- _WHAT IS REQUIRED_: Copy each line of the following data that contains "ball".

- _RECORDS_:
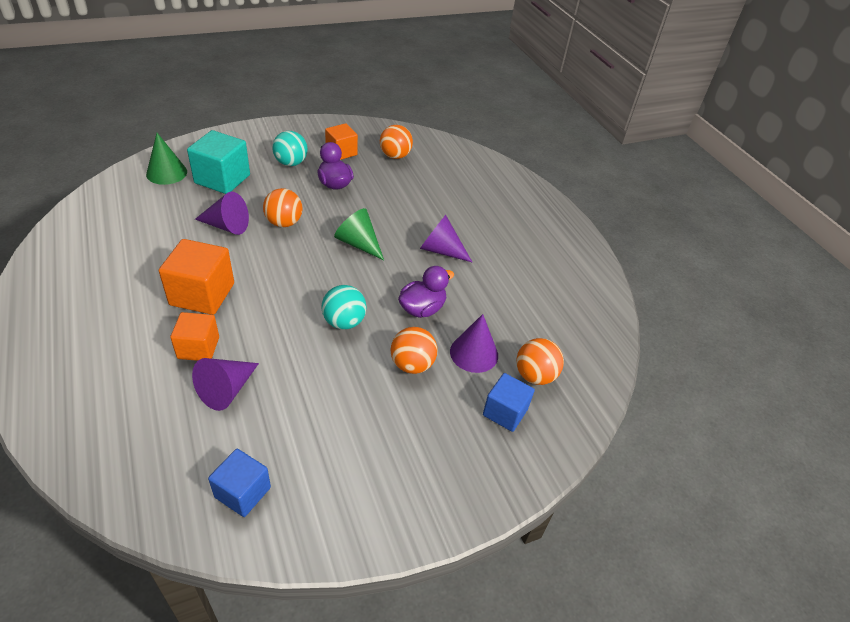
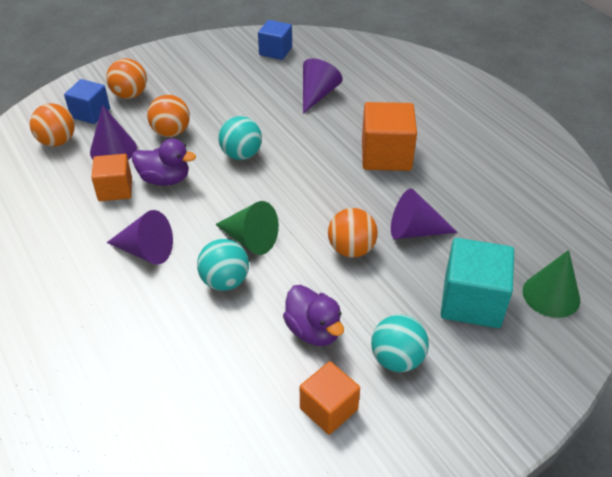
camera: 175 degrees right, 0 degrees up
(198, 348) = (358, 116): orange cube -> orange cube (115, 189)
(384, 220) = (225, 281): none -> turquoise ball
(395, 156) = (233, 424): orange ball -> orange ball (130, 95)
(422, 309) = (165, 179): purple duck -> purple duck turned 120 degrees counterclockwise

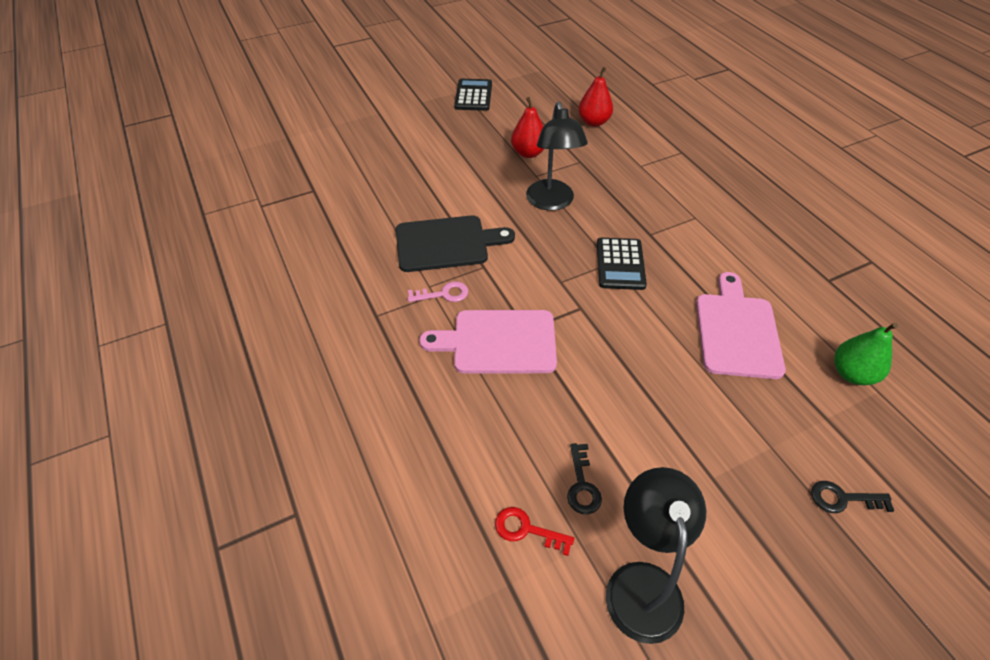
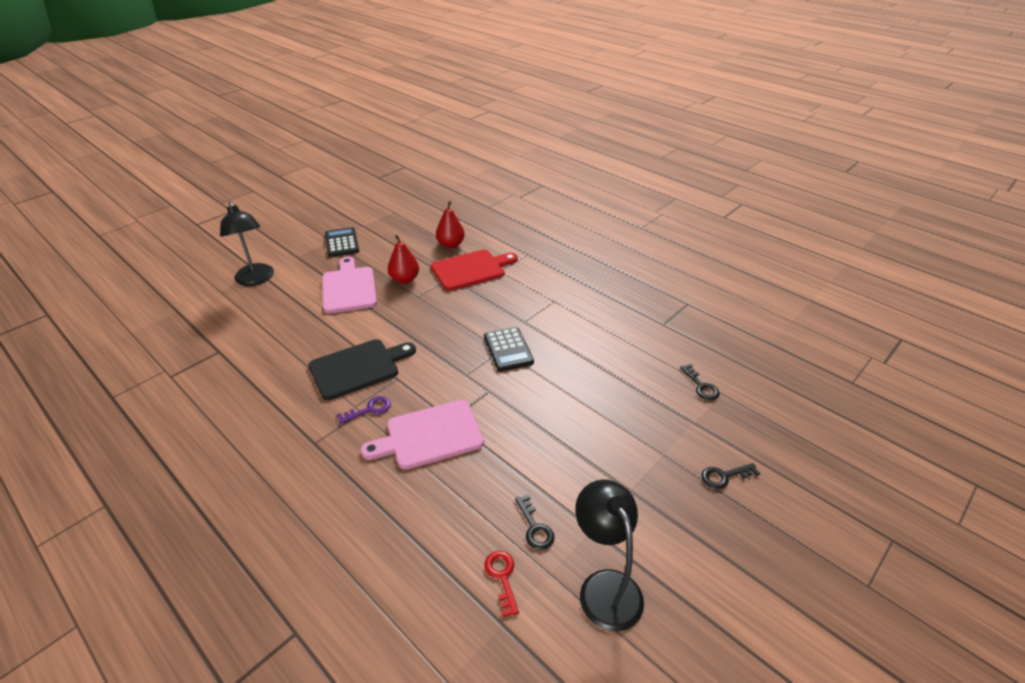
camera: 20 degrees left, 10 degrees down
(443, 294) = (369, 409): pink key -> purple key
(526, 529) = (502, 577): red key -> red key turned 75 degrees clockwise
(552, 202) = (437, 314): black lamp -> black lamp (256, 280)
(608, 157) = (471, 269): none -> red cutting board
(737, 331) = (612, 377): pink cutting board -> pink cutting board (349, 288)
(852, 374) = (701, 386): green pear -> black key

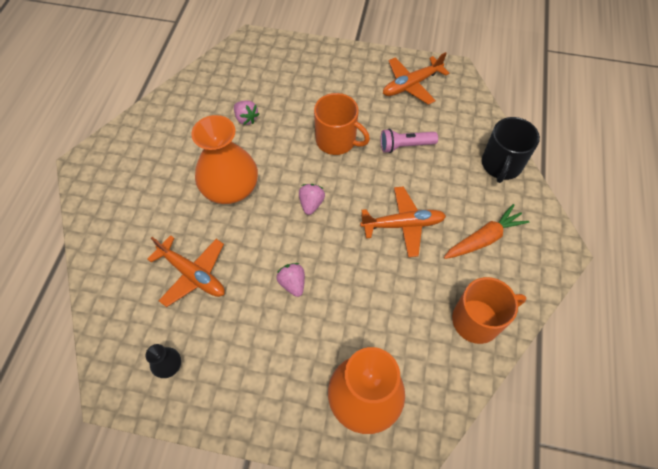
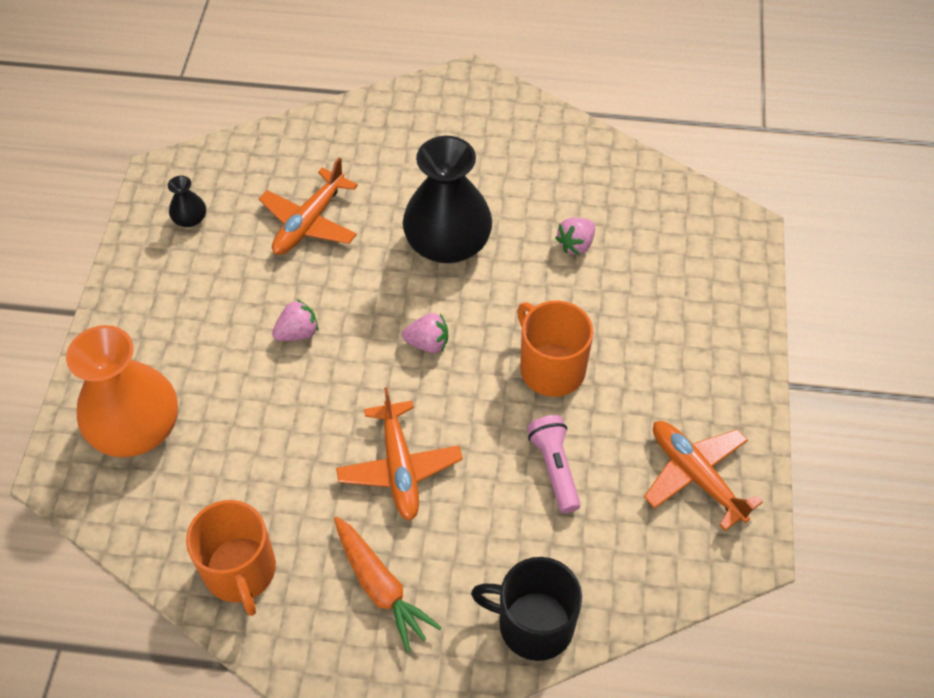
camera: 85 degrees right, 5 degrees down
(230, 187) = (447, 242): orange vase -> black vase
(337, 140) = (551, 368): orange mug -> orange mug turned 120 degrees clockwise

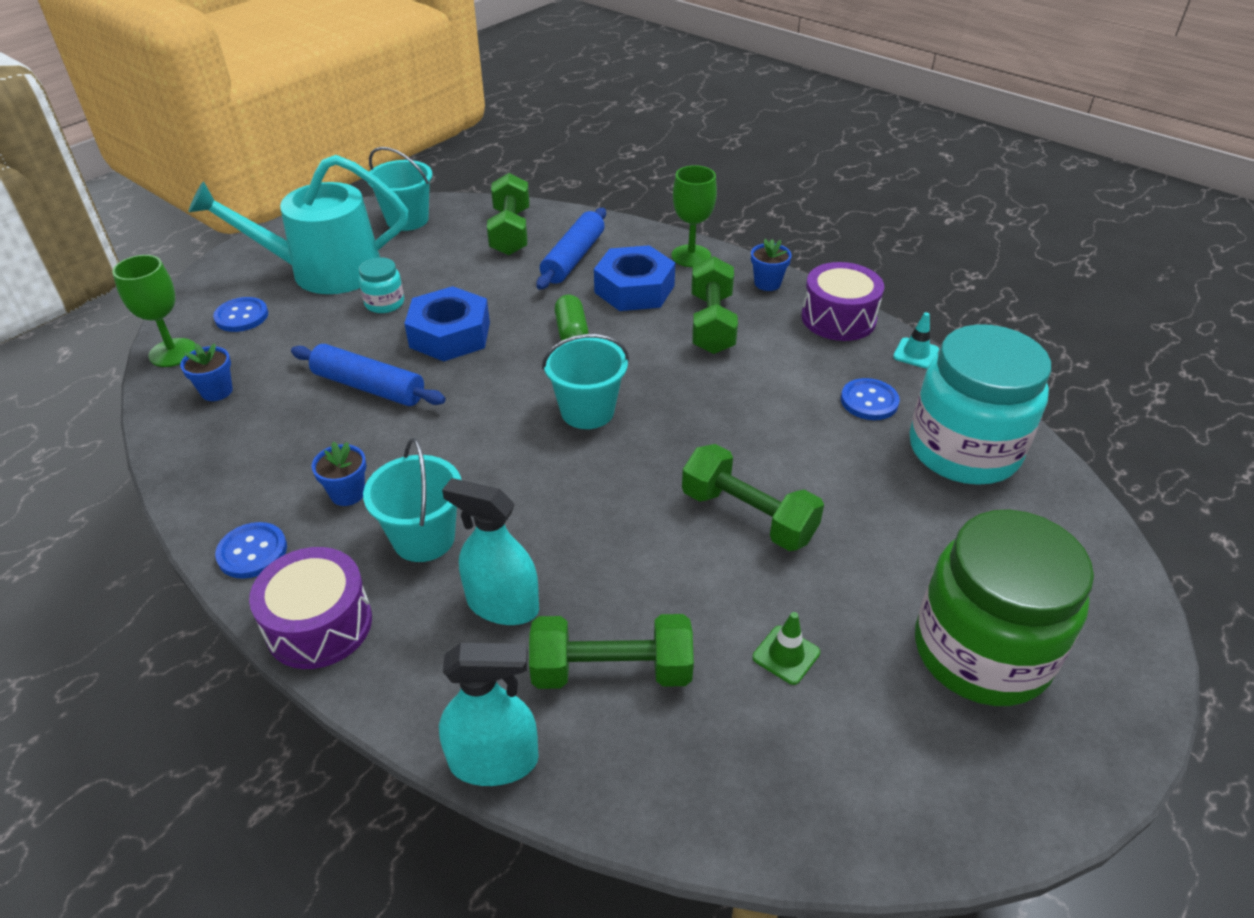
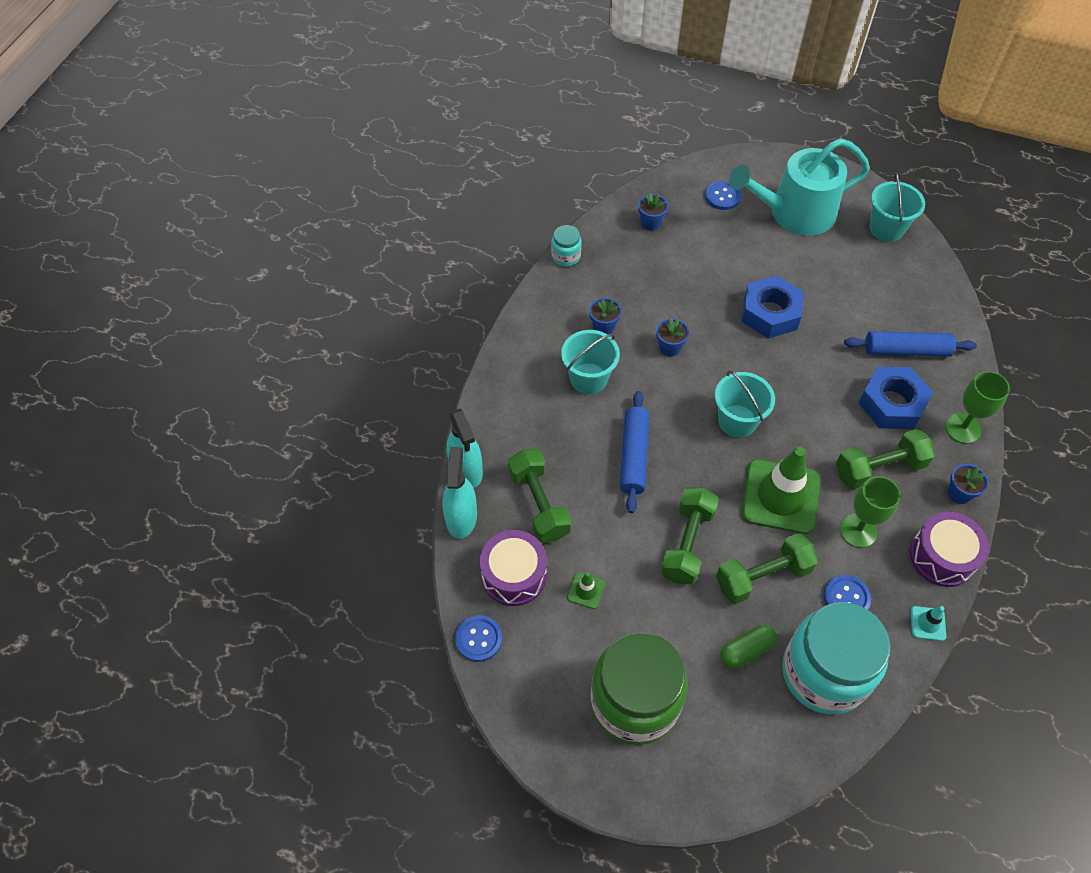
camera: 70 degrees right, 15 degrees up
(173, 353) = (671, 184): green goblet -> green goblet (858, 531)
(252, 552) = (543, 306): blue button -> blue button (478, 639)
(319, 625) = (512, 359): purple drum -> purple drum (514, 575)
(324, 271) = (795, 213): turquoise watering can -> turquoise watering can turned 75 degrees counterclockwise
(369, 387) = (695, 294): blue rolling pin -> blue rolling pin (634, 456)
(384, 303) = (781, 262): turquoise jar -> turquoise jar (566, 256)
(434, 437) = (669, 348): none -> blue flower pot
(502, 605) = (559, 436): turquoise spray bottle -> turquoise spray bottle (461, 517)
(510, 232) = (914, 297): green dumbbell -> green dumbbell (763, 576)
(571, 332) = (815, 382): green capsule -> green capsule (746, 651)
(714, 409) = (780, 496): none -> green traffic cone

- _RESPONSE_:
(384, 220) = (225, 281): none -> turquoise ball
(395, 156) = (233, 424): orange ball -> orange ball (130, 95)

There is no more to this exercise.